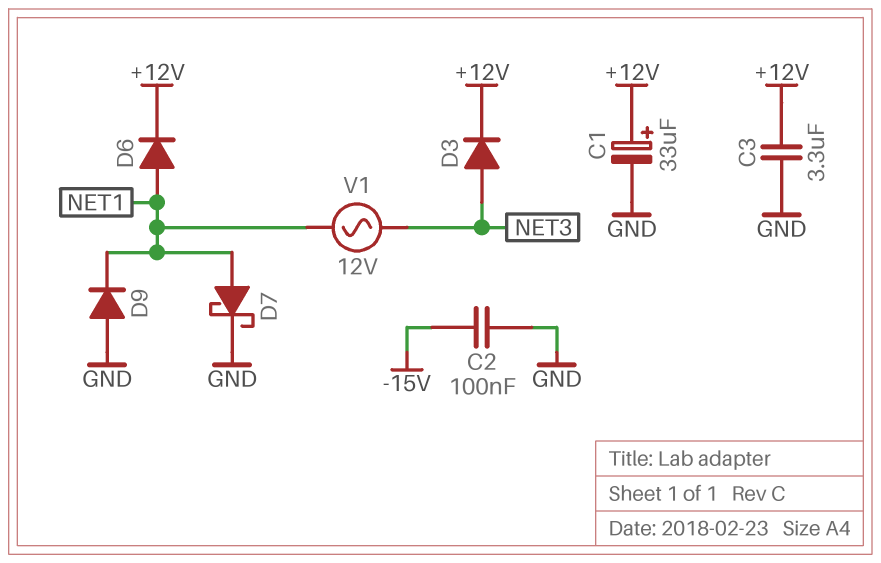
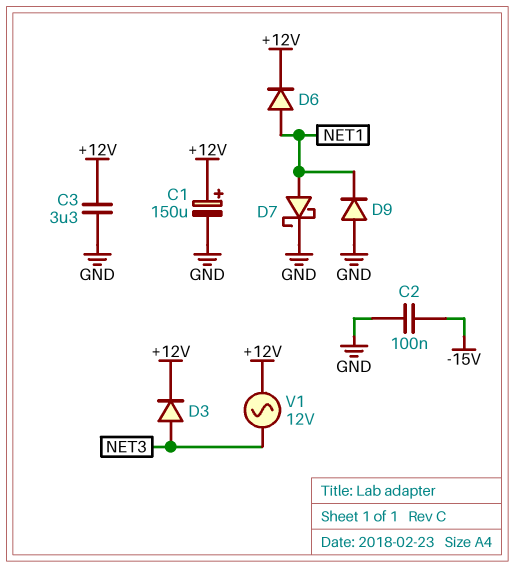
C1: 33uF (plus +12V, minus GND) -> 150uF (plus +12V, minus GND)
V1: AC 12V (NET1, NET3) -> AC 12V (+12V, NET3)

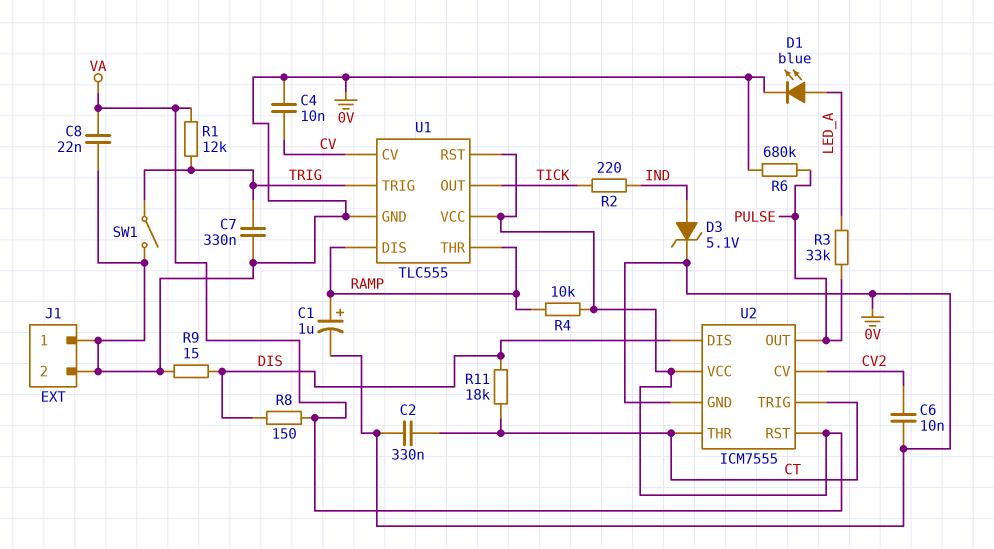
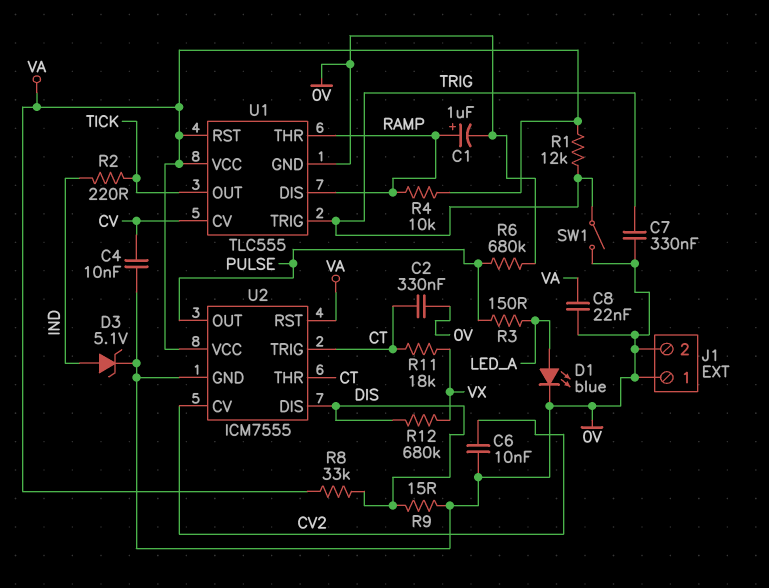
R3: 33k (LED_A, PULSE) -> 150 (LED_A, PULSE)
R8: 150 (DIS, VA) -> 33k (DIS, VA)
R11: 18k (CT, DIS) -> 18k (CT, VX)
R12: none -> 680k (DIS, VX)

* _PROBLEM TO WORK ON_:
Nothing but the lines from the one holding "R3: 33k (LED_A, PULSE) -> 150 (LED_A, PULSE)" through the last line of the data may be output, and each must match exactly.

* _ANSWER SECTION_:
R3: 33k (LED_A, PULSE) -> 150 (LED_A, PULSE)
R8: 150 (DIS, VA) -> 33k (DIS, VA)
R11: 18k (CT, DIS) -> 18k (CT, VX)
R12: none -> 680k (DIS, VX)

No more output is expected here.